One line at a time, check the entries below for the word "pink", and copy each line that has it.

[Study material Boundary: Start]

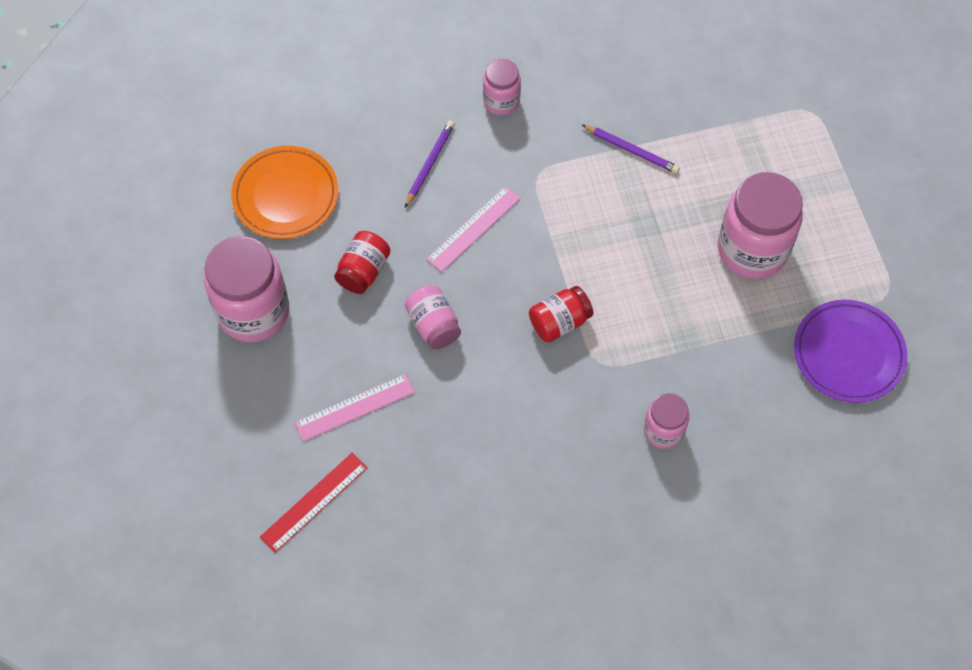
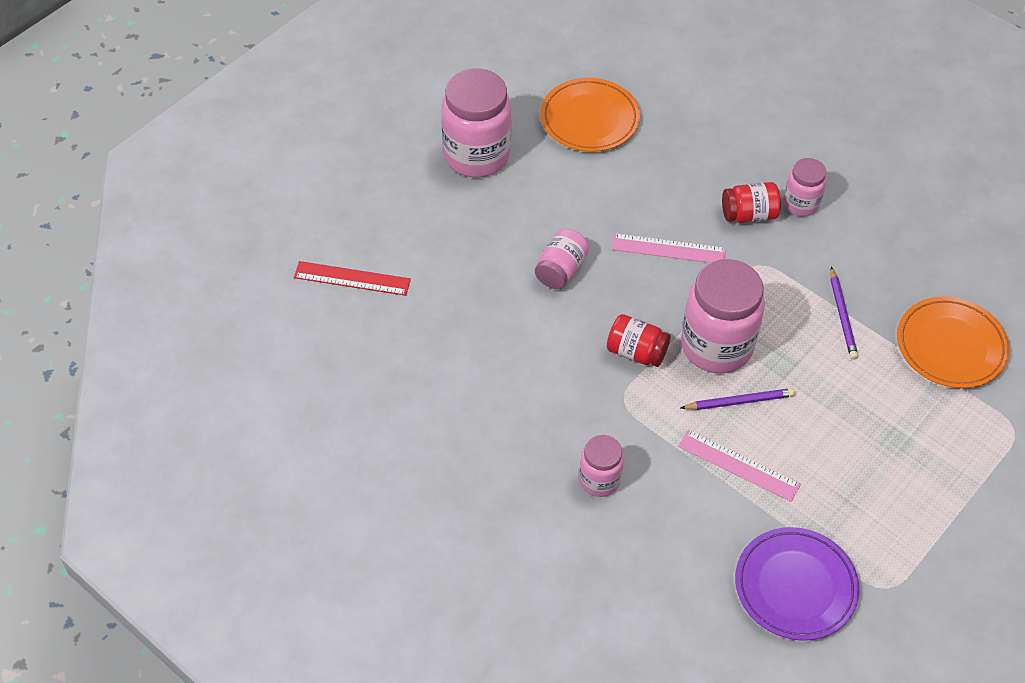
camera: 55 degrees right, 10 degrees down
(354, 407) = (449, 260): pink ruler -> pink ruler (738, 465)
(363, 271) = (568, 201): red jar -> red jar (749, 214)
(429, 164) = (699, 189): purple pencil -> purple pencil (739, 401)
(711, 98) = (950, 346): none -> orange plate
(752, 250) = (830, 456): pink jar -> pink jar (716, 346)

[Study material Boundary: End]

Answer box —
(354, 407) = (449, 260): pink ruler -> pink ruler (738, 465)
(752, 250) = (830, 456): pink jar -> pink jar (716, 346)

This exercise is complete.